▶ [ACTIVITY] Line filter on the word "Trace": copy each matching line from the entries.

▬▬▬▬▬▬

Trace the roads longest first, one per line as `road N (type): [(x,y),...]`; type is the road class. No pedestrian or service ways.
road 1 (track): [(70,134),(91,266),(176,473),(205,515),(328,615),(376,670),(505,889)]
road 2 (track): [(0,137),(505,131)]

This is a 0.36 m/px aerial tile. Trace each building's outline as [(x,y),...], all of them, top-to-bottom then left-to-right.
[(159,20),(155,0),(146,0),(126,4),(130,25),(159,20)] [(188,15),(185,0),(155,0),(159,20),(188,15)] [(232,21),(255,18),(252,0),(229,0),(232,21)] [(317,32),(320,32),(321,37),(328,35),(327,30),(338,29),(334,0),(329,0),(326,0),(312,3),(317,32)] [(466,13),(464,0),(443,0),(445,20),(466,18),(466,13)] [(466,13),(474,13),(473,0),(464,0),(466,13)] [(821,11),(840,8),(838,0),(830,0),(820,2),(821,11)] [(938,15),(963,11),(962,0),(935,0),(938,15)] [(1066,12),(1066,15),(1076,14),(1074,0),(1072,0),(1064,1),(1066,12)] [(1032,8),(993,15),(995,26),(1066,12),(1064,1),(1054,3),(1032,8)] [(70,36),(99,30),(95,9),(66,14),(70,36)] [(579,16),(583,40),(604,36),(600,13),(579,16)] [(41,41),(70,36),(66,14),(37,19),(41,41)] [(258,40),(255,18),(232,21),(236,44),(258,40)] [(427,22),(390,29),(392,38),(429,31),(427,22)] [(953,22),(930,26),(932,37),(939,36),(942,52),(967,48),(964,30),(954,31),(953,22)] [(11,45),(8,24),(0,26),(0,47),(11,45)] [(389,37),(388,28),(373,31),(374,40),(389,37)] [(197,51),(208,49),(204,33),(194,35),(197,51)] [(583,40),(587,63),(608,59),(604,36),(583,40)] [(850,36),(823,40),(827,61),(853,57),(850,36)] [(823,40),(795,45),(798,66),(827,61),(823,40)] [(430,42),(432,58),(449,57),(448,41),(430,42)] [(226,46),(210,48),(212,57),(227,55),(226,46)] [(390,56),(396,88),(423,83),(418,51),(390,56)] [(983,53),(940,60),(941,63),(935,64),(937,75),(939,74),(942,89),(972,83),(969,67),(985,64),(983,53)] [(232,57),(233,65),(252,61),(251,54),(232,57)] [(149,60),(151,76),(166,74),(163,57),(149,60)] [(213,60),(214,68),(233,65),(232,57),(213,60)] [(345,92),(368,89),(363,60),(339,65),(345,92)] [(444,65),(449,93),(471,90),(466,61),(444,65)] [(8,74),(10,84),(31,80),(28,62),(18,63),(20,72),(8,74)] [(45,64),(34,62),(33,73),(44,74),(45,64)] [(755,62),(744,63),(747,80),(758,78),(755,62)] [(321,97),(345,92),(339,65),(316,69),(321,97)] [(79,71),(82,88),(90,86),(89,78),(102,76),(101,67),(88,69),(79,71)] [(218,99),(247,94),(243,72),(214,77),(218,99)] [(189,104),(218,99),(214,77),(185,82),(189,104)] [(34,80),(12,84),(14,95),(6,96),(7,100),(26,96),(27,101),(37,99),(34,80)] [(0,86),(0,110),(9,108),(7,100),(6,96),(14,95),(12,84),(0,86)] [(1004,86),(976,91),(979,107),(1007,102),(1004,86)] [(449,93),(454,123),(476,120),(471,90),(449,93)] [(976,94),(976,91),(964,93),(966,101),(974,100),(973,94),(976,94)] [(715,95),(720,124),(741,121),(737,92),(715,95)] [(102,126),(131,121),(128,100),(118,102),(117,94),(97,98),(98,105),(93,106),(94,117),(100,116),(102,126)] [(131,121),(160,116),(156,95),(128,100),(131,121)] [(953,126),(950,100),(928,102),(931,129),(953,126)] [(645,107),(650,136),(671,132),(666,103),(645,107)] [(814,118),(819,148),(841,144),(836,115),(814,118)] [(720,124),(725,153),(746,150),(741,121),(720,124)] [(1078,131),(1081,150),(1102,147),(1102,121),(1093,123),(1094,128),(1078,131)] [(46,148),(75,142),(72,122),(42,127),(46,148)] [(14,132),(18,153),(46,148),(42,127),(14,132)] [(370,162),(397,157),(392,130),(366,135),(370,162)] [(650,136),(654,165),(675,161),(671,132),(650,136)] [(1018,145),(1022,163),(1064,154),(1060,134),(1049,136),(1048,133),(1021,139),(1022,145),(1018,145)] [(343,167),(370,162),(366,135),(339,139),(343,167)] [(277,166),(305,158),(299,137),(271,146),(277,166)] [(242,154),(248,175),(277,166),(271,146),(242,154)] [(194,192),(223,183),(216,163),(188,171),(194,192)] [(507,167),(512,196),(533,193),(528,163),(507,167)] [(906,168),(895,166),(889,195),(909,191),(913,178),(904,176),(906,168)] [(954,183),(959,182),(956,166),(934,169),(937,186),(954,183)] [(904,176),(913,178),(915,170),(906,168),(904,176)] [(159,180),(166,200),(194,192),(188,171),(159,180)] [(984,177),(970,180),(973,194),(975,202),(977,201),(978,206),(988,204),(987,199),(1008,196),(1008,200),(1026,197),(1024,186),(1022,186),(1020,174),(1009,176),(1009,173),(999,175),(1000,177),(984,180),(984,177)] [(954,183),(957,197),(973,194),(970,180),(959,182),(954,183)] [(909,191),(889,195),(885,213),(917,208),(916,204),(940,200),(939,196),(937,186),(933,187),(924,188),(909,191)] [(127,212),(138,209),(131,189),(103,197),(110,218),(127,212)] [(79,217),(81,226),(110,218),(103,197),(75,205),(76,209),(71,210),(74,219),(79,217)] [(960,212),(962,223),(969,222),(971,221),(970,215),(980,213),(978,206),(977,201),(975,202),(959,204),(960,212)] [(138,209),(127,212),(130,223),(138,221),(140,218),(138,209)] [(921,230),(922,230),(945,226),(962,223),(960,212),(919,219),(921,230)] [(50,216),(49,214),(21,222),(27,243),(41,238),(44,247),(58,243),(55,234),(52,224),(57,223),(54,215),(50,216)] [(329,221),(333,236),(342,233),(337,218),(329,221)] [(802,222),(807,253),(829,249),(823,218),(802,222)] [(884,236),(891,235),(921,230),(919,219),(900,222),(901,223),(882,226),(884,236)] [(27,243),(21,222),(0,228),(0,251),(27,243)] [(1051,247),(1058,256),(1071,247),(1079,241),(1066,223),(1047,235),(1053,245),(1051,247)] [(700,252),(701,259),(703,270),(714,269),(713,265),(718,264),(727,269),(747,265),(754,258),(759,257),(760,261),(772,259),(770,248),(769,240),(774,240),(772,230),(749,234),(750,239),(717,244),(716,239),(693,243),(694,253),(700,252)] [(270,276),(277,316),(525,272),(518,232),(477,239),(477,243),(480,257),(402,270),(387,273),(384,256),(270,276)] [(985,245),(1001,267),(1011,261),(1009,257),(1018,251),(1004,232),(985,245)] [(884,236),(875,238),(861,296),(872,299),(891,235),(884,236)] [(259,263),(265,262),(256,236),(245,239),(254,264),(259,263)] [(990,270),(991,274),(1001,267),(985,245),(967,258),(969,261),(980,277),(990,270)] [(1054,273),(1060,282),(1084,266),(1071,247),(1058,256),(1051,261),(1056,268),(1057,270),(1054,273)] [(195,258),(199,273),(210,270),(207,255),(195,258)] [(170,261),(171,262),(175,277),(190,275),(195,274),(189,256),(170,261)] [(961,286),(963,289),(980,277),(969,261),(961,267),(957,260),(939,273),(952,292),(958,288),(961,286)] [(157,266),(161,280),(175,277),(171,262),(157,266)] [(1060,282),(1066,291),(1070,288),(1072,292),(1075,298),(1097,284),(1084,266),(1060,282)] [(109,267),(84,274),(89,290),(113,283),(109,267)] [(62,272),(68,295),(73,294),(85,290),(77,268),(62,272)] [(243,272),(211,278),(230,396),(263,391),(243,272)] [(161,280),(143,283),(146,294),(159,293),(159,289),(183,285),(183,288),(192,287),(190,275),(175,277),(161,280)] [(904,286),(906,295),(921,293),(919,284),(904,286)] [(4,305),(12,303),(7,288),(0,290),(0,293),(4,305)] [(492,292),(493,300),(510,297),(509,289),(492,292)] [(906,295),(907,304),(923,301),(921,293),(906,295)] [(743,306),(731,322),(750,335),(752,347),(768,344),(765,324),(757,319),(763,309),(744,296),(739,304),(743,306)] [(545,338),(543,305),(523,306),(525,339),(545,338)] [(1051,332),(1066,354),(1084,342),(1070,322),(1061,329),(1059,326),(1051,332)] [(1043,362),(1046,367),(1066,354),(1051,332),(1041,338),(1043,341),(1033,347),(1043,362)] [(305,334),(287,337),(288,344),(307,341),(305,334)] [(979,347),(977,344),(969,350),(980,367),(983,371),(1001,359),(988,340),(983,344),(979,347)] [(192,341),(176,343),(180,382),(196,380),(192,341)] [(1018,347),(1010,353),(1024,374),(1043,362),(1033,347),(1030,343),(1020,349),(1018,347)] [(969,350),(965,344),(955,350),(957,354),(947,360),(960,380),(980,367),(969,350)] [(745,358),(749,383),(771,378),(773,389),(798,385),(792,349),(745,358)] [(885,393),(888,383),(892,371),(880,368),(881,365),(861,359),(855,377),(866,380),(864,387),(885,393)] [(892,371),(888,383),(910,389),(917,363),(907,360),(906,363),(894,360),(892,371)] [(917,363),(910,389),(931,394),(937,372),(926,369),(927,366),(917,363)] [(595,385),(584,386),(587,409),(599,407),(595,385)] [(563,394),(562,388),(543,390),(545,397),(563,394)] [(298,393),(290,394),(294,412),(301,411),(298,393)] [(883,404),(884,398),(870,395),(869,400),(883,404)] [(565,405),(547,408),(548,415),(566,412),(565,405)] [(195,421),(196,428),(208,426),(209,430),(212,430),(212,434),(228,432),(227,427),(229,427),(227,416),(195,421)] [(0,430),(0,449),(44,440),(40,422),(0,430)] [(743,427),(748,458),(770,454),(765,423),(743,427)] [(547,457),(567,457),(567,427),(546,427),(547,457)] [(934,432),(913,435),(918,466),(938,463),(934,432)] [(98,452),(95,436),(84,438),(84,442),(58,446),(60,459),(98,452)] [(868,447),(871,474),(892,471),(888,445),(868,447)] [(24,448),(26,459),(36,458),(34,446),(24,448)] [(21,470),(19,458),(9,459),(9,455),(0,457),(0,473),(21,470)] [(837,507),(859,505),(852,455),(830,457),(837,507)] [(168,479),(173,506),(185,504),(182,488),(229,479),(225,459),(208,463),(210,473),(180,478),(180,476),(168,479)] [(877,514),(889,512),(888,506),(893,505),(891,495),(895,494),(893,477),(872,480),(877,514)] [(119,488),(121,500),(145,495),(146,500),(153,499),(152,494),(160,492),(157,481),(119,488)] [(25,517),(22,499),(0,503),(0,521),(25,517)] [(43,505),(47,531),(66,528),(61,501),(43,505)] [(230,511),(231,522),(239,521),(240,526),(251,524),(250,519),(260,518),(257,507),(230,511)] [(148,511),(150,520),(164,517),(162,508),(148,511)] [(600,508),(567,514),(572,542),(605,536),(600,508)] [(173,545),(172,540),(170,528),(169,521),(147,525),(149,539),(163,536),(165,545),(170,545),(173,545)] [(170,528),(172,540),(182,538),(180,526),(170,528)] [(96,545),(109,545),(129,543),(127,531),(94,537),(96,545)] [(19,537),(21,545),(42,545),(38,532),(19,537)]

▬▬▬▬▬▬

▶ [ANSWER AREA]
Trace the roads longest first, one per line as `road N (type): [(x,y),...]`; type is the road class. No pedestrian or service ways.
This is a 0.36 m/px aerial tile. Trace each building's outline as [(x,y),...], all of them, top-to-bottom then left-to-right.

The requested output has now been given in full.